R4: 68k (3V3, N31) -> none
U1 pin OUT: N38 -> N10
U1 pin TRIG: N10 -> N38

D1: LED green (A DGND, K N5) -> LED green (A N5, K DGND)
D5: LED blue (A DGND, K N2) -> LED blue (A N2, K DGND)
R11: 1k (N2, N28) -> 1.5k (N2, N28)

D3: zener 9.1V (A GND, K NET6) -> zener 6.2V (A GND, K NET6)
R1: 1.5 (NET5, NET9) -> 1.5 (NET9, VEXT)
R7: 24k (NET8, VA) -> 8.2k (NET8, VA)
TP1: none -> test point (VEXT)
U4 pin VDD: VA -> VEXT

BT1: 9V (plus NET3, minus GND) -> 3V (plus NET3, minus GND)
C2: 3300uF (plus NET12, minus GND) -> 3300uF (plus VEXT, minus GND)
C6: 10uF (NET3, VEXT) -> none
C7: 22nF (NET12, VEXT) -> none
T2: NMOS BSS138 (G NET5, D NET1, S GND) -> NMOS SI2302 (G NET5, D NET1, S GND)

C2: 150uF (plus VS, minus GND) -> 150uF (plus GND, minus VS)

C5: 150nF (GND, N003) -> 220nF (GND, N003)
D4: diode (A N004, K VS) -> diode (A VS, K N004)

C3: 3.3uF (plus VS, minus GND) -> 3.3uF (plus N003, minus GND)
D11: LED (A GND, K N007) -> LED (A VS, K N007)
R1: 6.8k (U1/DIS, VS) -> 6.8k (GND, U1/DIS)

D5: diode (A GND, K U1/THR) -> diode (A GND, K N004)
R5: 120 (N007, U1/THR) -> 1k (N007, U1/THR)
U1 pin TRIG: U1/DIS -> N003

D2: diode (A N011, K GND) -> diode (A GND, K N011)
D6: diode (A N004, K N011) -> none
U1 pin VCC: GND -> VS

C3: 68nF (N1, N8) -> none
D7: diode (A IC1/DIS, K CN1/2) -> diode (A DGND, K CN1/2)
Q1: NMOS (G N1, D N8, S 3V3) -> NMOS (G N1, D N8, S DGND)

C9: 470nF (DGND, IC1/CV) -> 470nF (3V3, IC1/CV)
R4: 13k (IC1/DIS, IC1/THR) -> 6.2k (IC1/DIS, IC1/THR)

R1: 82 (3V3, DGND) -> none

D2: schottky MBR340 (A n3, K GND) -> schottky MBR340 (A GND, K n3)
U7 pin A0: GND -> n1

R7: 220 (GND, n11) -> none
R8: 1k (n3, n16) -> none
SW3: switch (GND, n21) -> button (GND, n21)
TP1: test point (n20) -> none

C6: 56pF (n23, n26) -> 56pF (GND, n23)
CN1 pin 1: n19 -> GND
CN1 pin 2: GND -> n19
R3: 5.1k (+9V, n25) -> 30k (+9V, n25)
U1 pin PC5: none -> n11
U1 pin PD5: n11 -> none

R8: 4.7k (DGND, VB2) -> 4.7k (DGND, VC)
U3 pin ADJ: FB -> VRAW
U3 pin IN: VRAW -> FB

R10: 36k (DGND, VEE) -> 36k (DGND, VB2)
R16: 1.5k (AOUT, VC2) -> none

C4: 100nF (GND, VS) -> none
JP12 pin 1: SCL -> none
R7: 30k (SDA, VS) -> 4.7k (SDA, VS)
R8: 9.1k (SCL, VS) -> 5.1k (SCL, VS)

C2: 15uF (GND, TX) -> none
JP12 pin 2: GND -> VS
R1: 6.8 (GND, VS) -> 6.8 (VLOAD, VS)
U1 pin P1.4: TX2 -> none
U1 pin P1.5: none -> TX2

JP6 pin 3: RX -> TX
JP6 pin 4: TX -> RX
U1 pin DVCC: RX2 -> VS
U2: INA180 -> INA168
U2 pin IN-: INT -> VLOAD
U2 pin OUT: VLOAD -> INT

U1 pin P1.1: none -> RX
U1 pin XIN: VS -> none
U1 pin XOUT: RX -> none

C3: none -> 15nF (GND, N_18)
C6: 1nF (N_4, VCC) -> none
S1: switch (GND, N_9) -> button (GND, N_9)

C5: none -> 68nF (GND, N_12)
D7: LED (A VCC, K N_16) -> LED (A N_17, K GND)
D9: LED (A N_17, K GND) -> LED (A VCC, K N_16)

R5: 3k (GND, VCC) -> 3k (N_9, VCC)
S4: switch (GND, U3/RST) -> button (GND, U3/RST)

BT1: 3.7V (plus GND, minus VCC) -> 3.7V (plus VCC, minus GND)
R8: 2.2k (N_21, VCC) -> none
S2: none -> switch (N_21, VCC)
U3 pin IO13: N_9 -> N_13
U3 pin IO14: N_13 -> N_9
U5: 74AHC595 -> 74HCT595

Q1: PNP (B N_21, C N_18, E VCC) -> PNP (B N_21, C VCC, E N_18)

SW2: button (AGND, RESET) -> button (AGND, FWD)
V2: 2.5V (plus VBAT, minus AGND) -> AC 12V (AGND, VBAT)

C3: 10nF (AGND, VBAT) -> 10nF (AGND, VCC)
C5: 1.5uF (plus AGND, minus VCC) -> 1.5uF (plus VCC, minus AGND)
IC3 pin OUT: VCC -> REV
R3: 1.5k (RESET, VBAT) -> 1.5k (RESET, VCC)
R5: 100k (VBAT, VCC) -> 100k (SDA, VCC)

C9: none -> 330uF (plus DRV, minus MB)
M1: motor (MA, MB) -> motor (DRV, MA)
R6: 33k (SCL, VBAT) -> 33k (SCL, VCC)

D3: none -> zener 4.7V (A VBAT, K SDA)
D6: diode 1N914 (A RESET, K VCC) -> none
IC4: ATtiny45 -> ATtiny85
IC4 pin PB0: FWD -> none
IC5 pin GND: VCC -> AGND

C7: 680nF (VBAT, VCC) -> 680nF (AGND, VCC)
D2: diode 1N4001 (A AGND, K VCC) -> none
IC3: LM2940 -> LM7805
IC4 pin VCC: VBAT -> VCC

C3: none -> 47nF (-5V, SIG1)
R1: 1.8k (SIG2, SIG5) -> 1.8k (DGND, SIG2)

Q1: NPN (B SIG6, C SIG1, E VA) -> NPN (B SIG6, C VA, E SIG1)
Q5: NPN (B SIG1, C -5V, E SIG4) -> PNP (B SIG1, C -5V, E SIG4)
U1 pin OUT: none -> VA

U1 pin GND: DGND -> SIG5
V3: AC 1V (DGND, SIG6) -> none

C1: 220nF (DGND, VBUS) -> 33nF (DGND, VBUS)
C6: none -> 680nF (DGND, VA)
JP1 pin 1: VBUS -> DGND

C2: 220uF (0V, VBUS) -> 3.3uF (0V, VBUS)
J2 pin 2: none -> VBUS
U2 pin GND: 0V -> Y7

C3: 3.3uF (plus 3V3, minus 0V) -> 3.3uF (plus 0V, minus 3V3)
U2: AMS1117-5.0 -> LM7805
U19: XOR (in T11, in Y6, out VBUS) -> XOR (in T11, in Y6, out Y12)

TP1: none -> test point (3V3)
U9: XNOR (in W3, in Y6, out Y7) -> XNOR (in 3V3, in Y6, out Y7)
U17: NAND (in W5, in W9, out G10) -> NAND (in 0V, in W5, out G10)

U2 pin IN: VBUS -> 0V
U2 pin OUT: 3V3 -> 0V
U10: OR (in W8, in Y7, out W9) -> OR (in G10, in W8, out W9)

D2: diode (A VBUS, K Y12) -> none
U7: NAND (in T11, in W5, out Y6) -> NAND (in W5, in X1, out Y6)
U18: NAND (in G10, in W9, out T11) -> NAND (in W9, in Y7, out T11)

━━━━━━━━━━━━━━━━━━━━

TASK => There is a run of lines above from the one with "C2: 150uF (plus" to the one with "D2: diode (A N011, K"; print exactly that run, both ends included, and nothing else.

WRITTEN ANSWER =>
C2: 150uF (plus VS, minus GND) -> 150uF (plus GND, minus VS)

C5: 150nF (GND, N003) -> 220nF (GND, N003)
D4: diode (A N004, K VS) -> diode (A VS, K N004)

C3: 3.3uF (plus VS, minus GND) -> 3.3uF (plus N003, minus GND)
D11: LED (A GND, K N007) -> LED (A VS, K N007)
R1: 6.8k (U1/DIS, VS) -> 6.8k (GND, U1/DIS)

D5: diode (A GND, K U1/THR) -> diode (A GND, K N004)
R5: 120 (N007, U1/THR) -> 1k (N007, U1/THR)
U1 pin TRIG: U1/DIS -> N003

D2: diode (A N011, K GND) -> diode (A GND, K N011)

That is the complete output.